━━━━━ Data listing ━━━━━
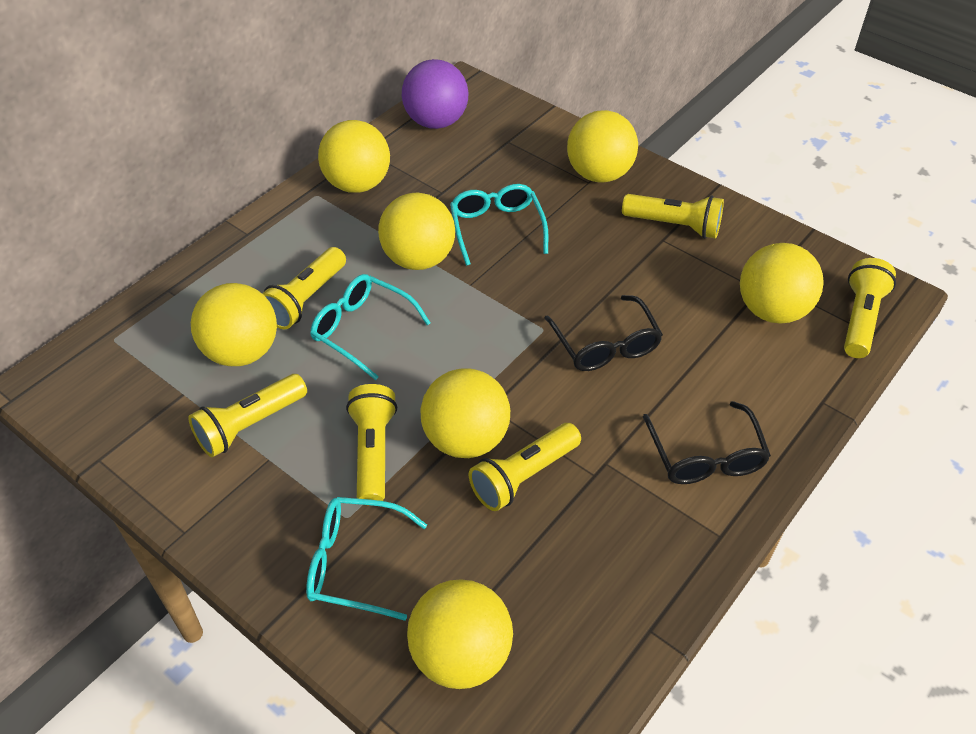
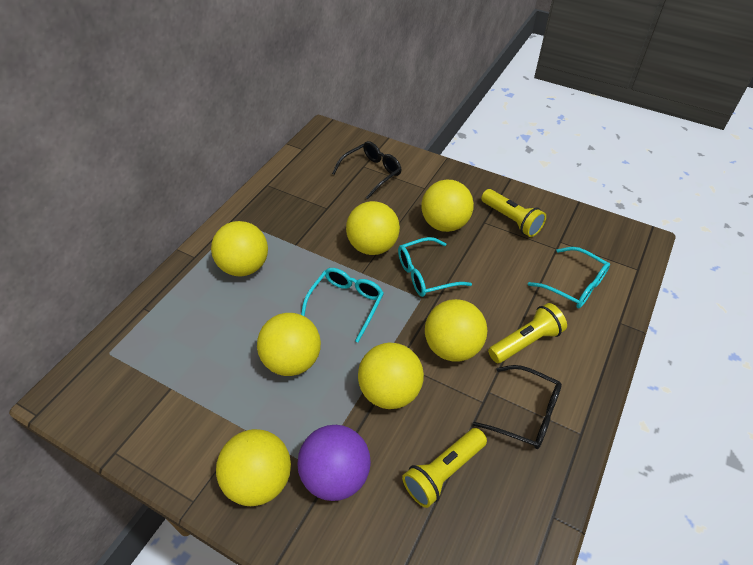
yellow flashlight: 6 -> 3

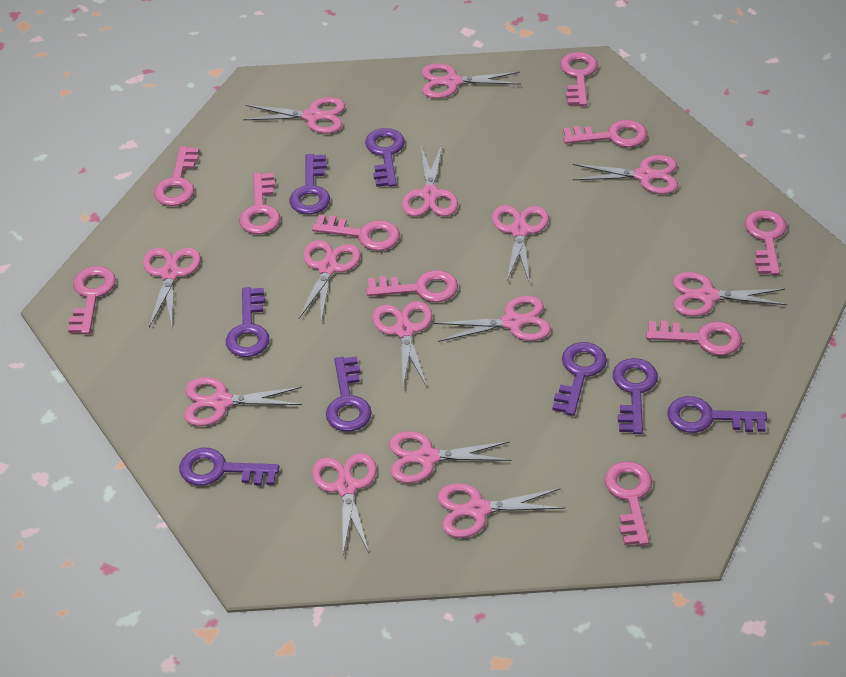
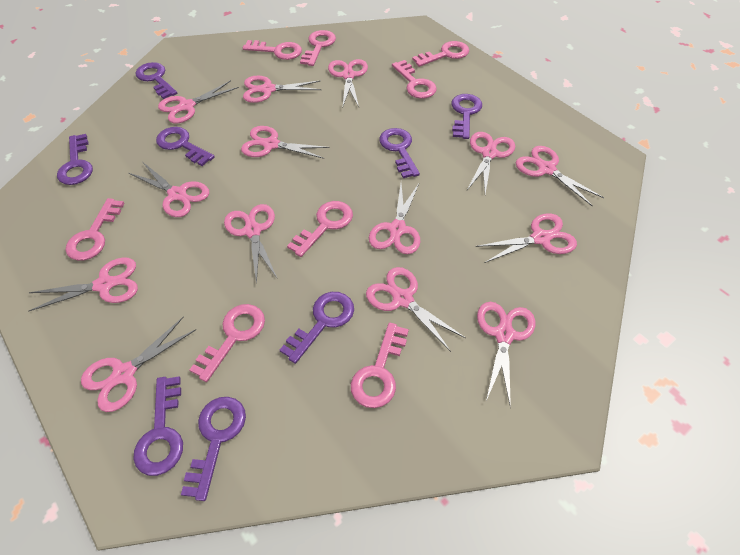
pink key: 10 -> 8

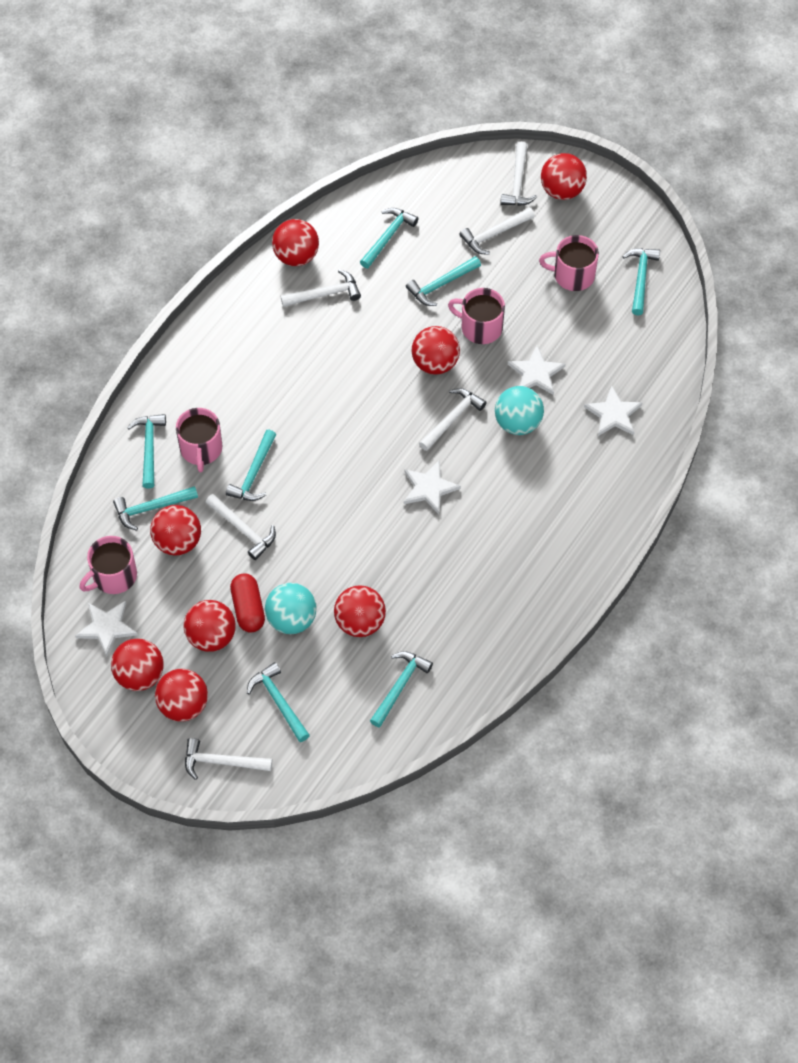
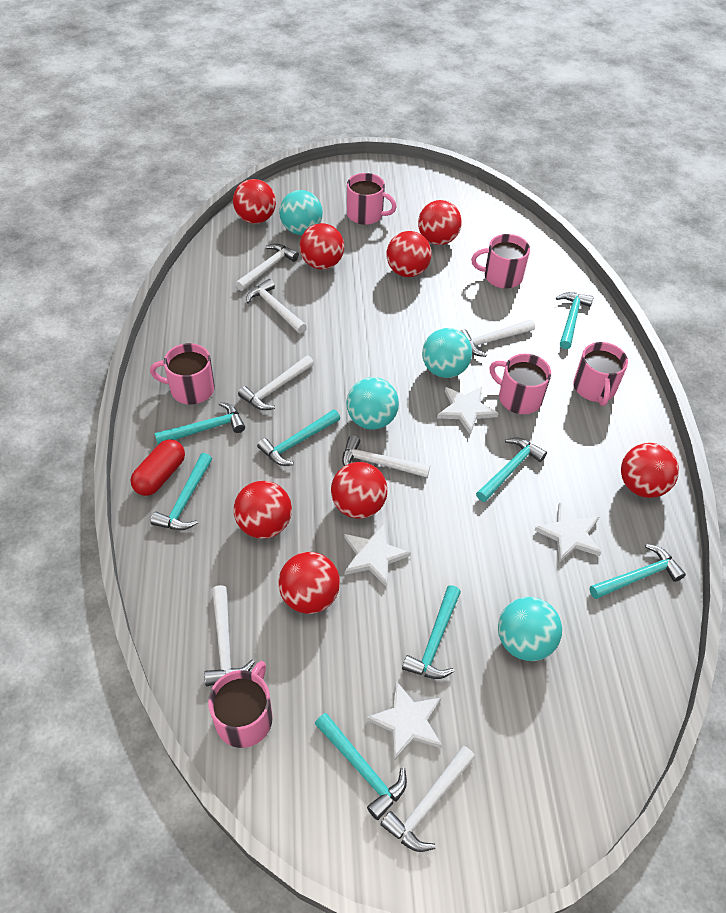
pink mug: 4 -> 6
turquoise ball: 2 -> 4
white hammer: 6 -> 7

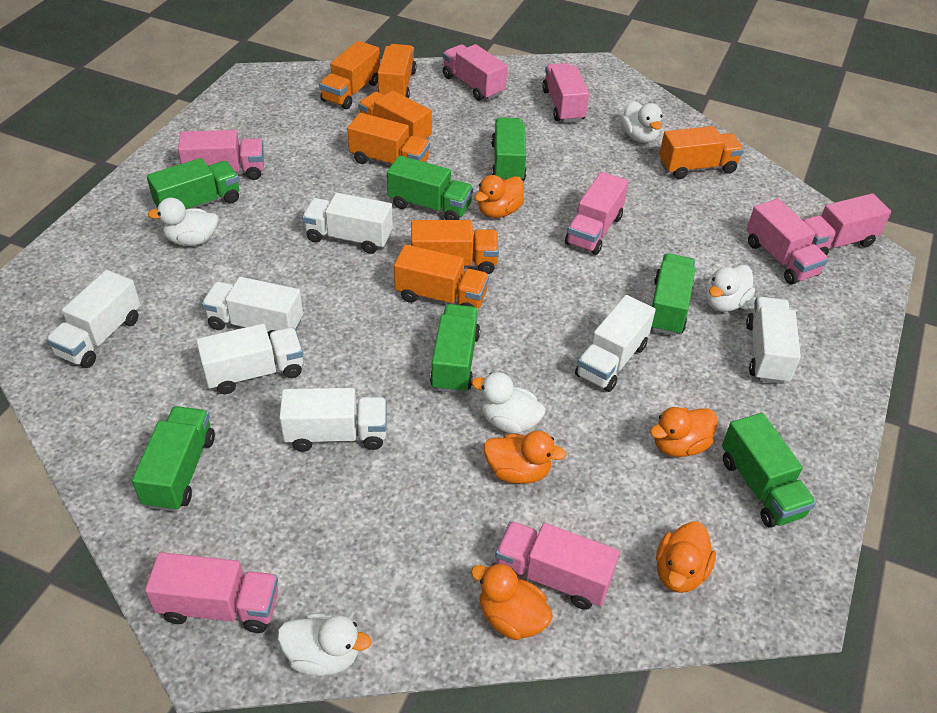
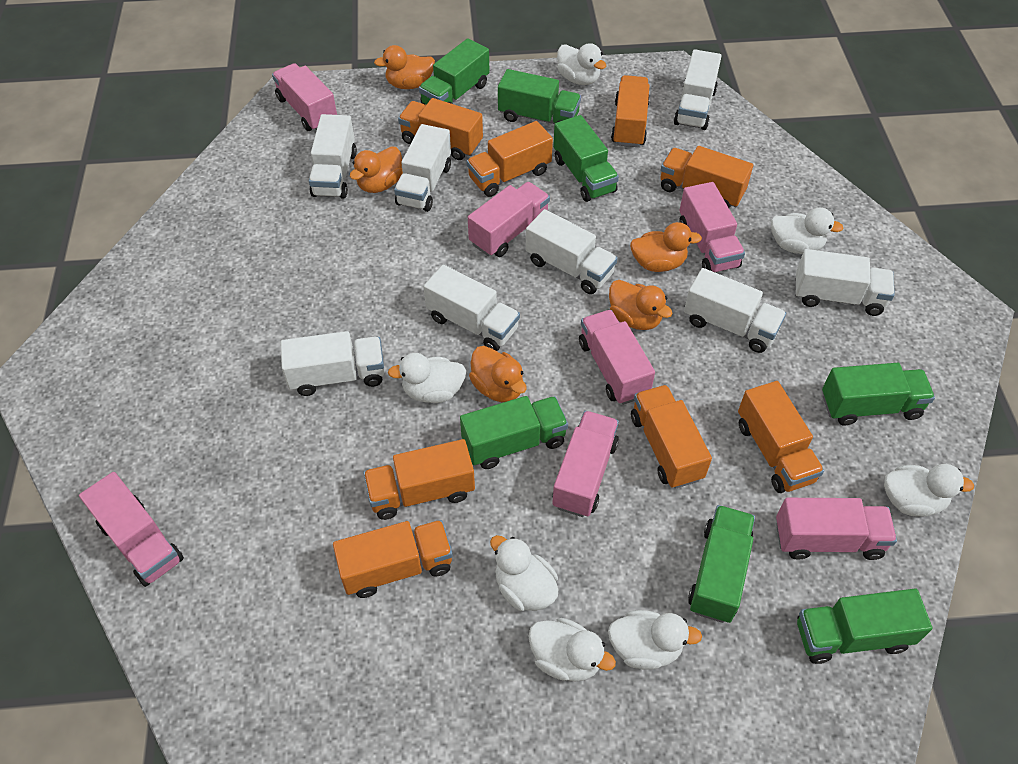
orange truck: 7 -> 8
pink truck: 8 -> 7
white duck: 5 -> 7
white truck: 7 -> 8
━━━━━
### Try it
Indicate how many lines of the material contain the string "truck", giving the number and nothing more.

### Response to this exercise
3